● **Records for this task**
□ □ □

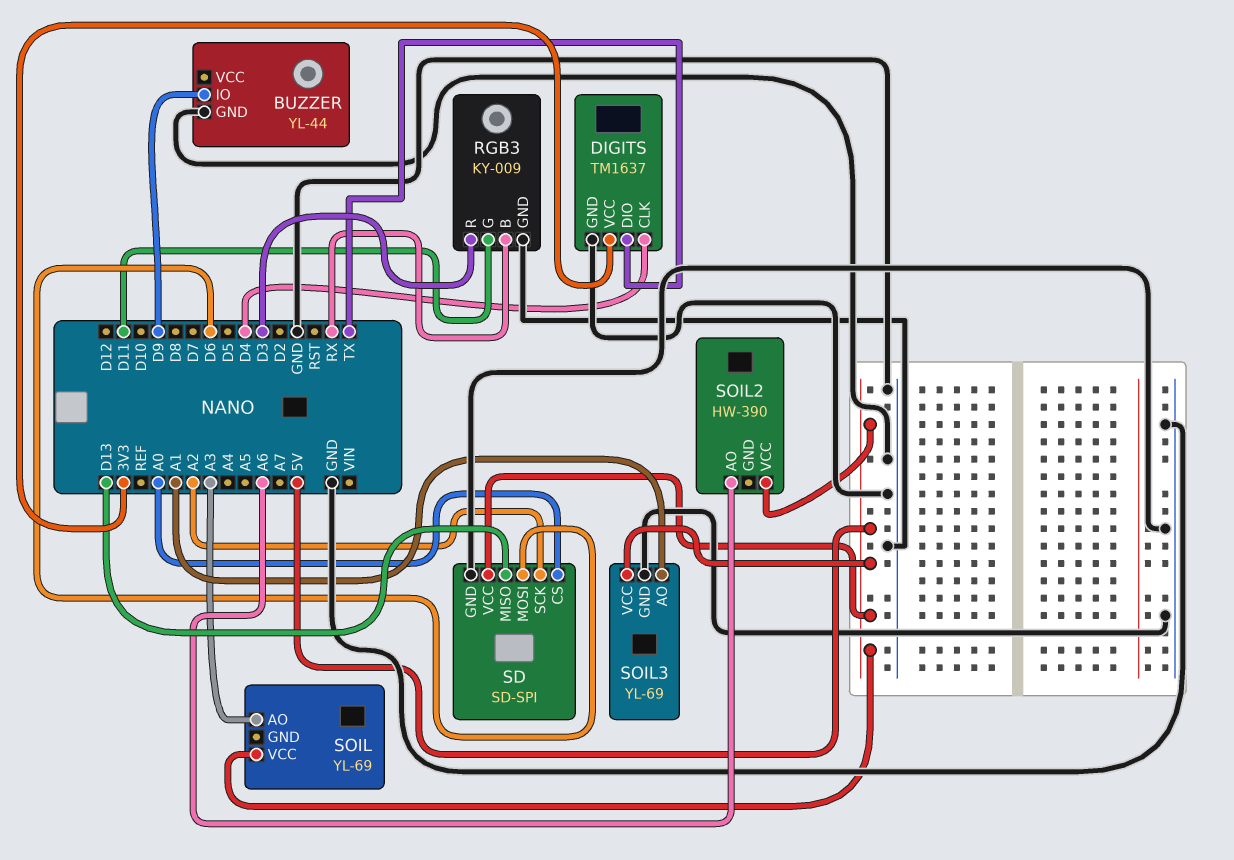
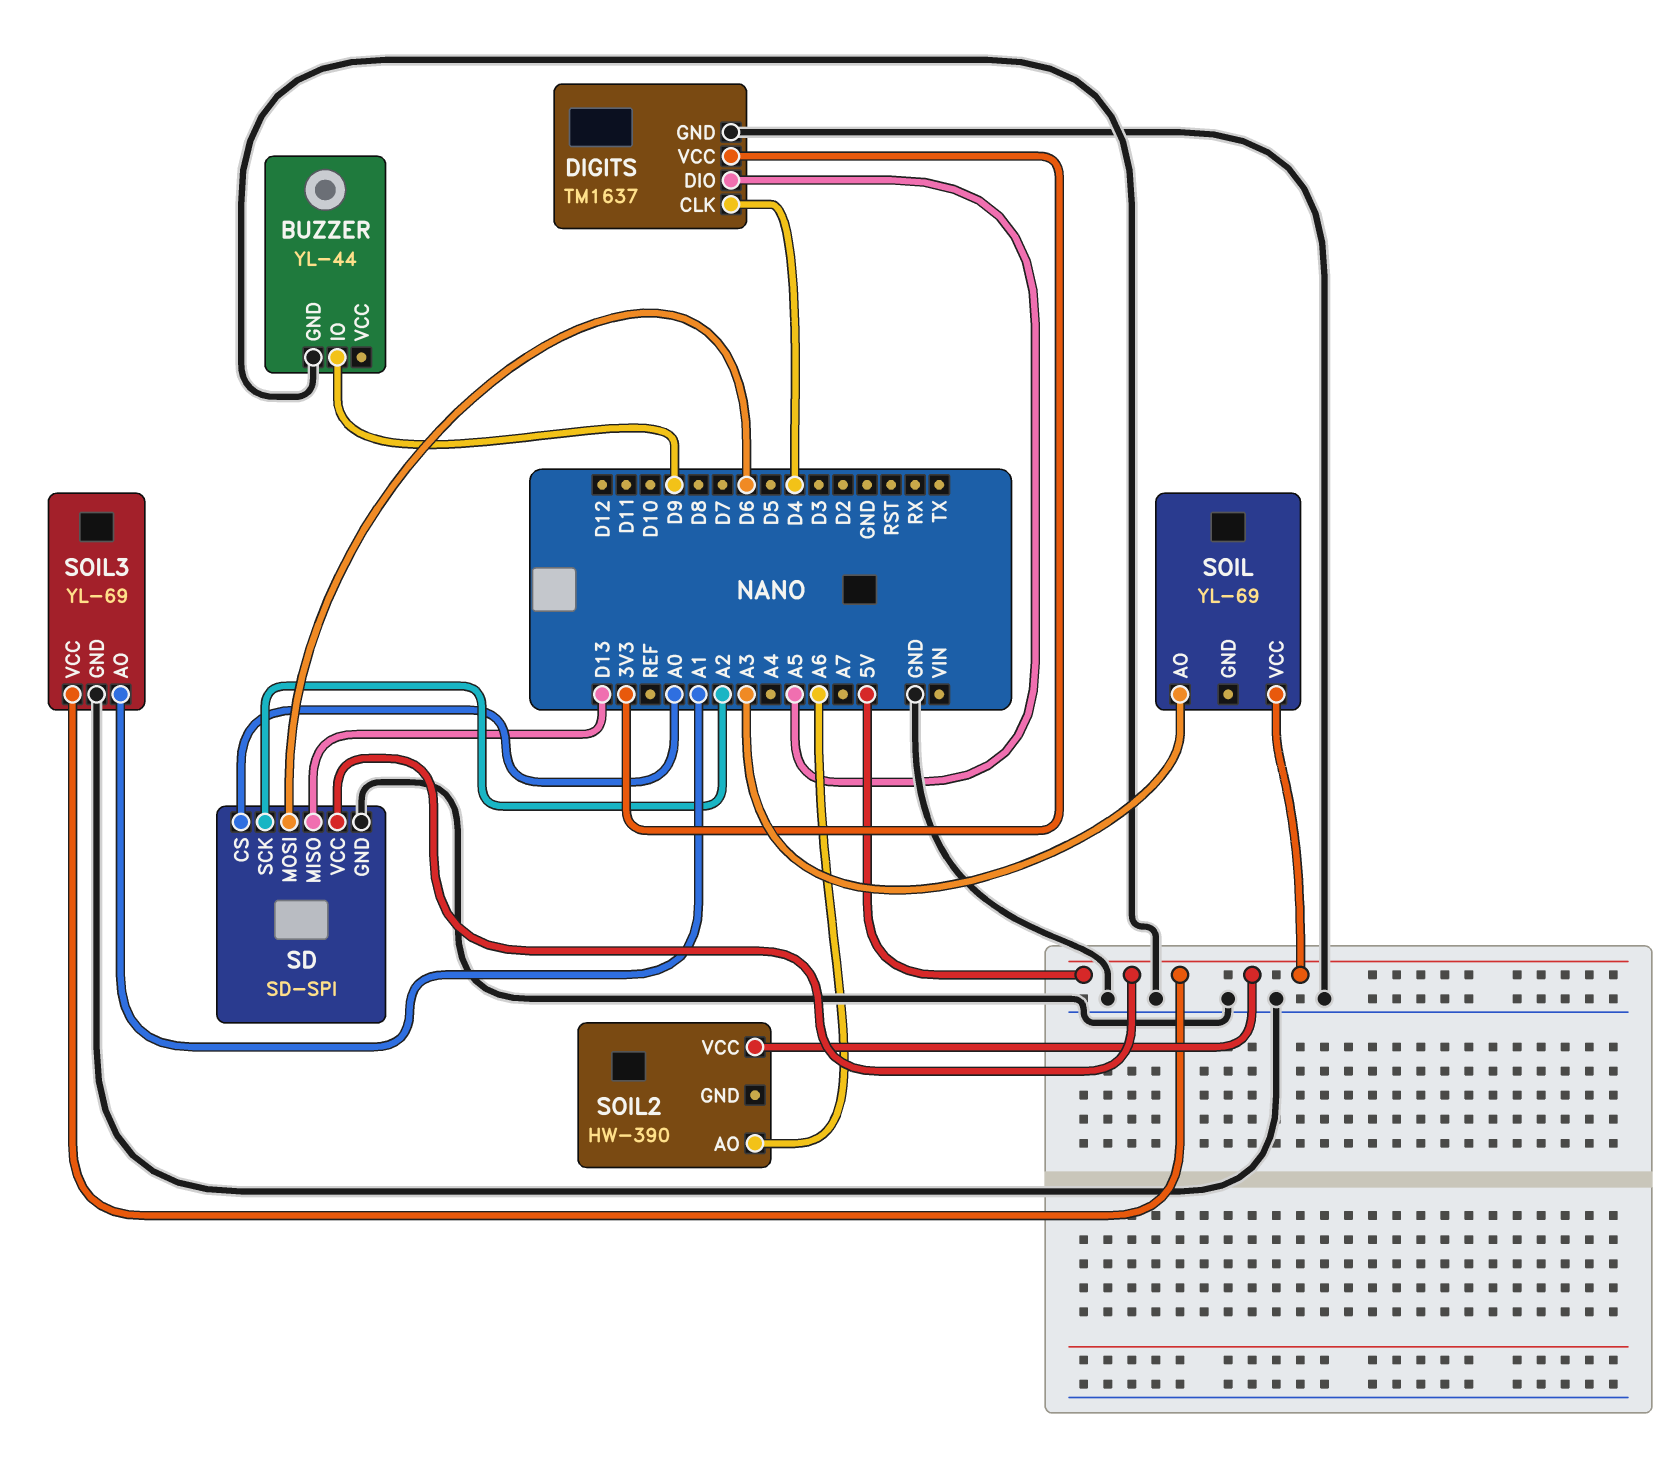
DIGITS pin DIO: TX -> A5
RGB3: KY-009 -> none
RGB3 pin B: RX -> none
RGB3 pin G: D11 -> none
RGB3 pin GND: GND -> none
RGB3 pin R: D3 -> none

□ □ □

● **Requirement**
Word for word, repeat the lines that begin at the one with "RGB3: KY-009 -> none" and continue to the end of the listing above.

● **Result**
RGB3: KY-009 -> none
RGB3 pin B: RX -> none
RGB3 pin G: D11 -> none
RGB3 pin GND: GND -> none
RGB3 pin R: D3 -> none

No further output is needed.